**Required action**
Please repeat, exactly as written, every line from the one containing "none -> orange plate I9 level 1" through the last line of the records, both included, and leave out any pictures.

-=-=-

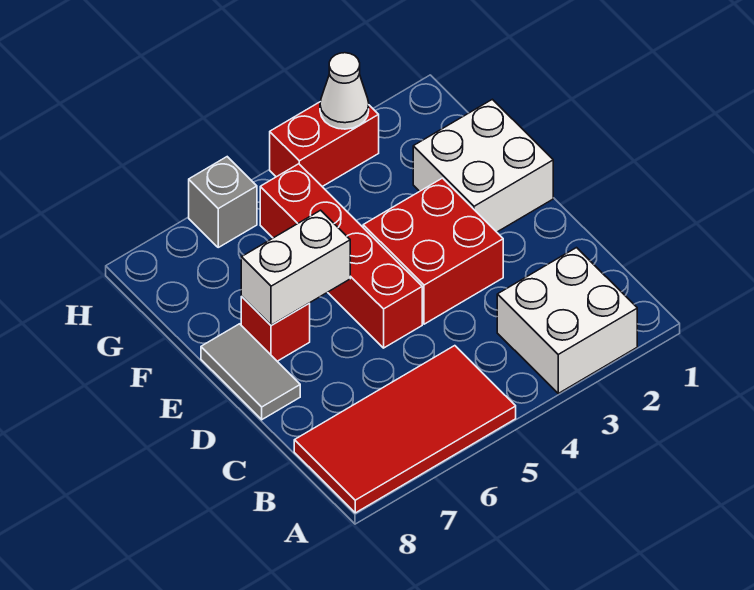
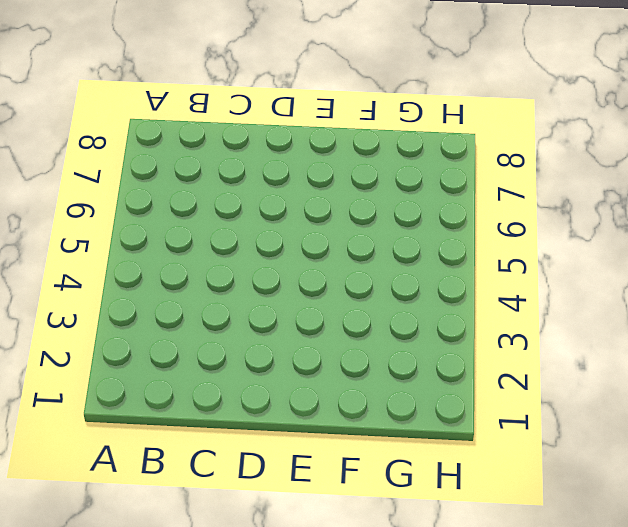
none -> white brick A2:B3 level 1
none -> red tile A5:B8 level 1

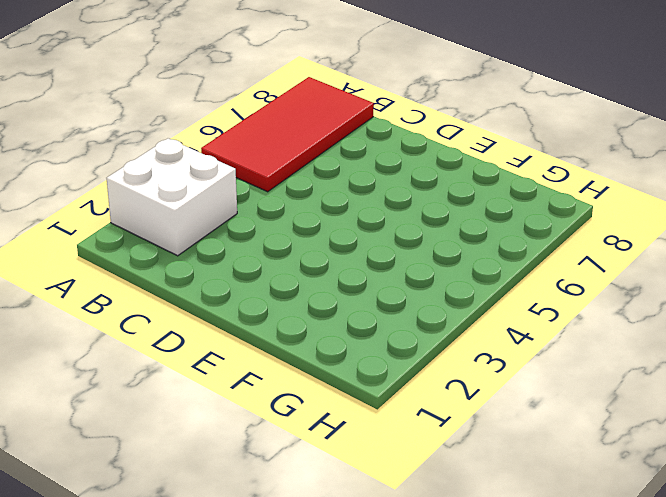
none -> red brick D3:E4 level 1
none -> red brick D5:G5 level 1

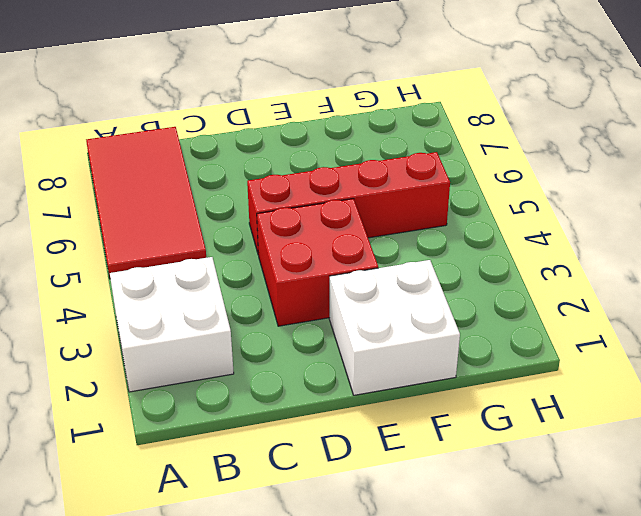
none -> grey tile D8:E8 level 1
none -> red brick E7 level 1

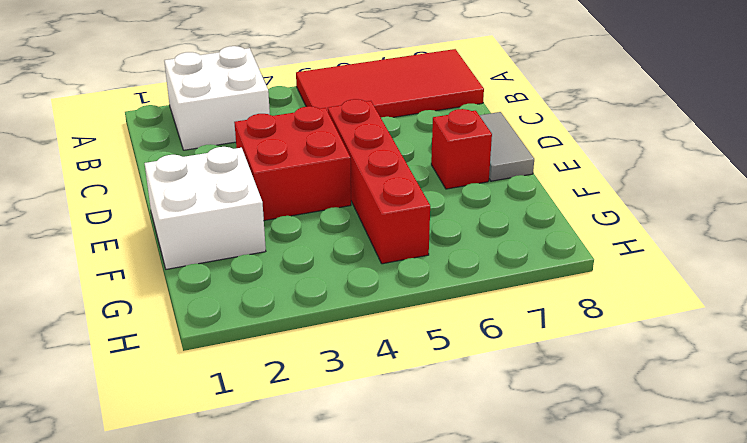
none -> red brick H3:H4 level 1
none -> grey brick H6 level 1

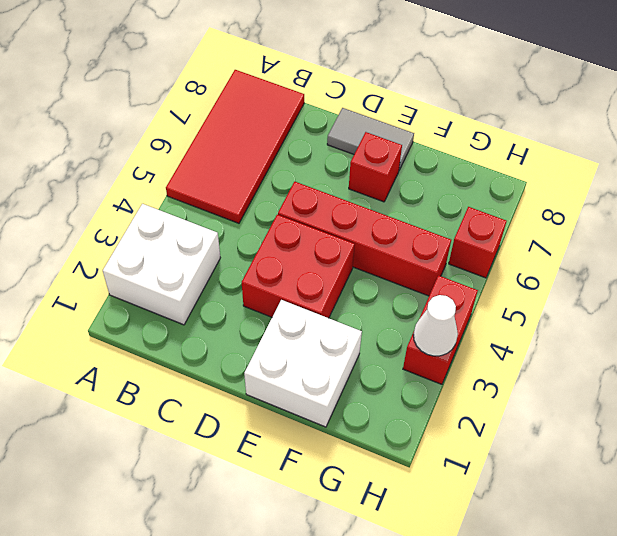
red brick H6 level 1 -> grey brick H6 level 1
none -> white brick E6:E7 level 2

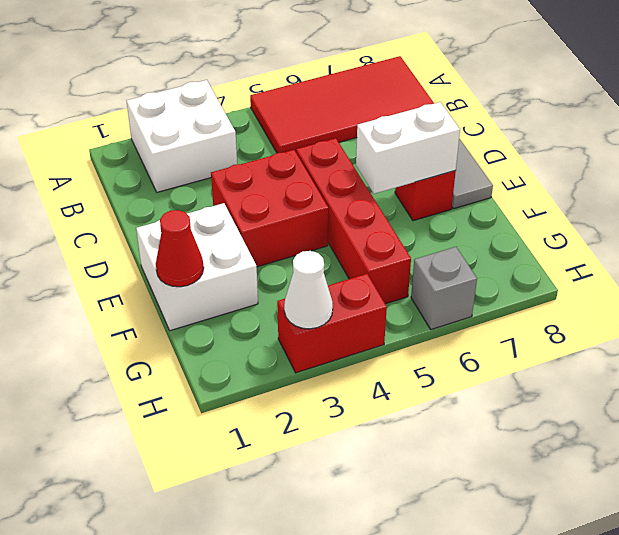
red cone F1 level 2 -> none

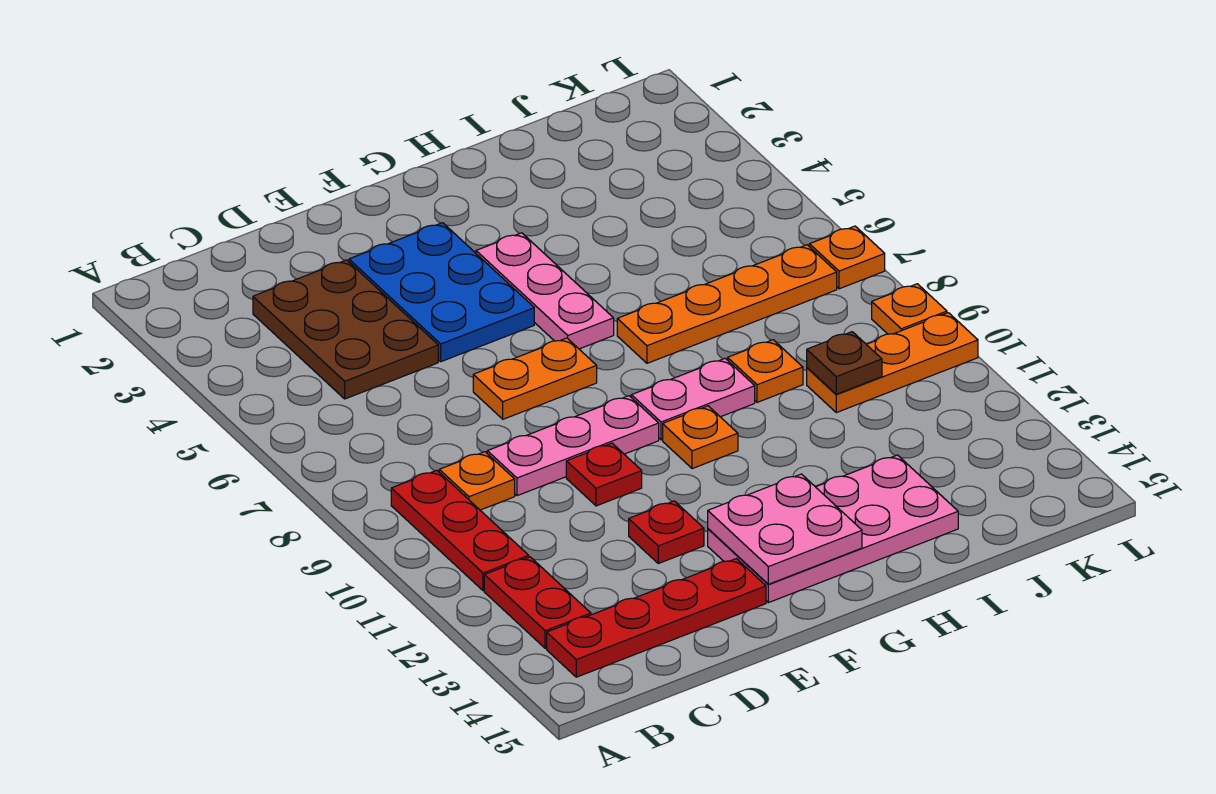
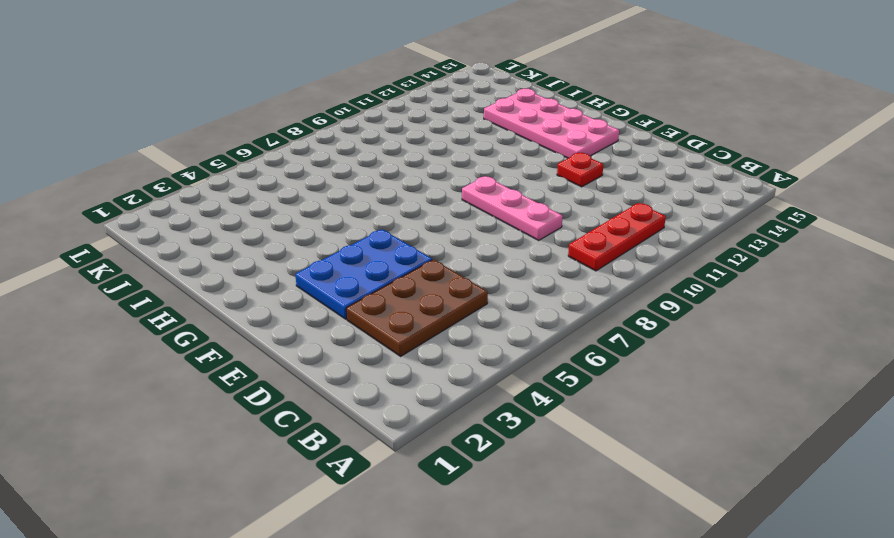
none -> red plate B12:B13 level 1
none -> red plate B14:E14 level 1
none -> orange plate C9 level 1

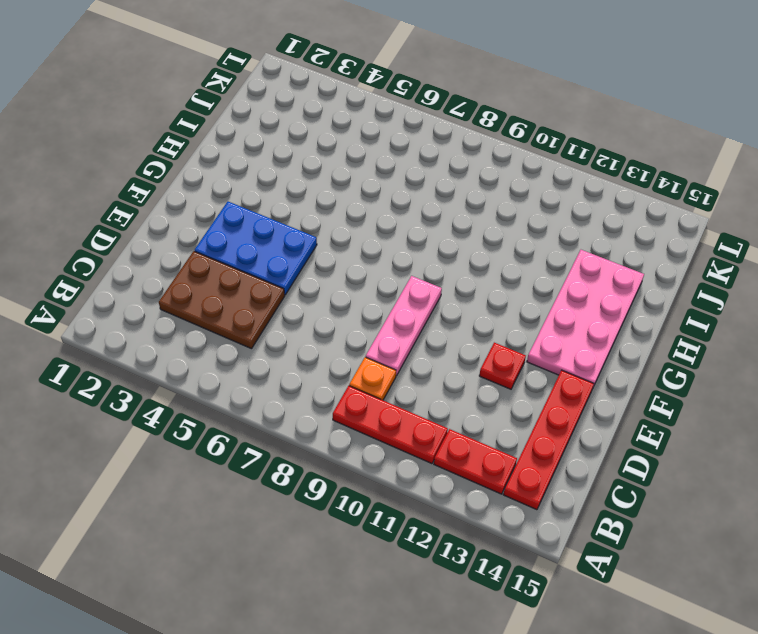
none -> orange plate E7:F7 level 1
none -> red plate E10 level 1
none -> pink plate G4:G6 level 1

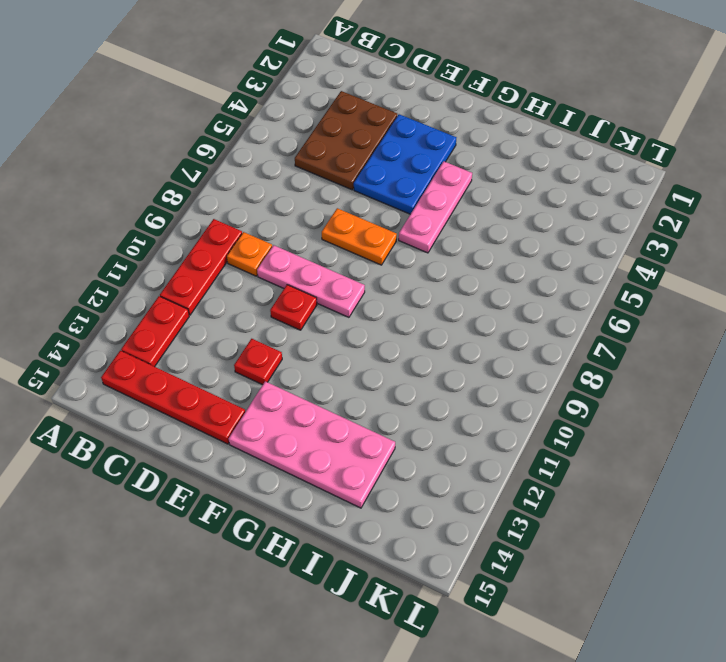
none -> pink plate G9:H9 level 1
none -> orange plate G10 level 1
none -> orange plate H7:K7 level 1

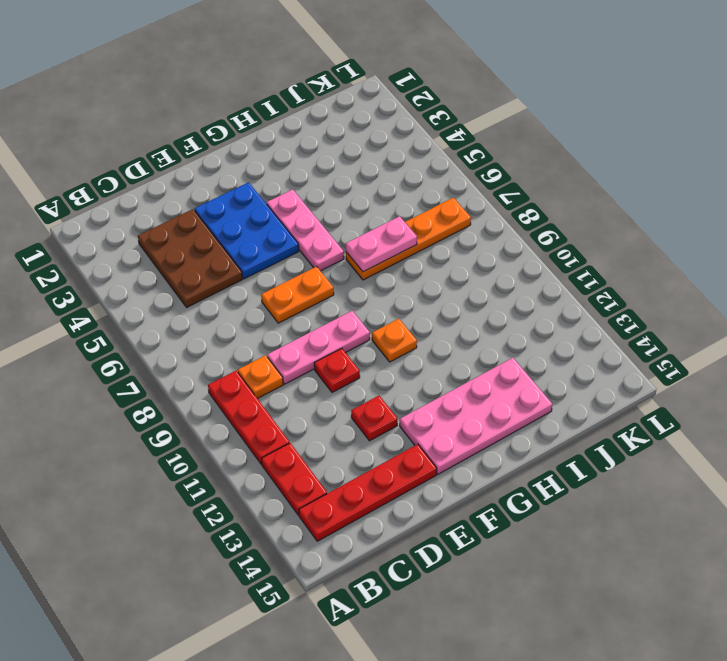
pink plate H7:I7 level 2 -> pink plate G9:H9 level 1
none -> orange plate I9 level 1
none -> orange plate J10:L10 level 1
none -> orange plate L7 level 1

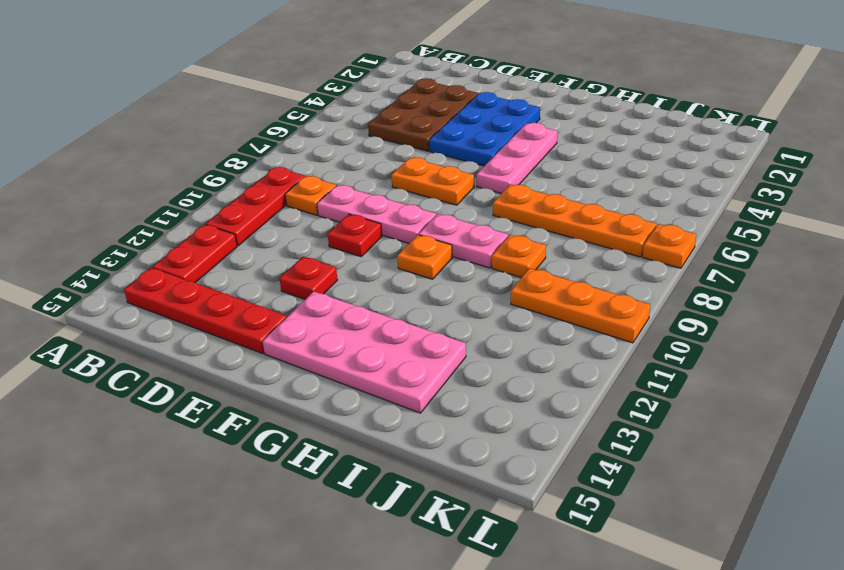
none -> orange plate L9 level 1
none -> pink plate F13:G14 level 2
none -> brown plate J10 level 2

-=-=-

**Reply to the task**
none -> orange plate I9 level 1
none -> orange plate J10:L10 level 1
none -> orange plate L7 level 1

none -> orange plate L9 level 1
none -> pink plate F13:G14 level 2
none -> brown plate J10 level 2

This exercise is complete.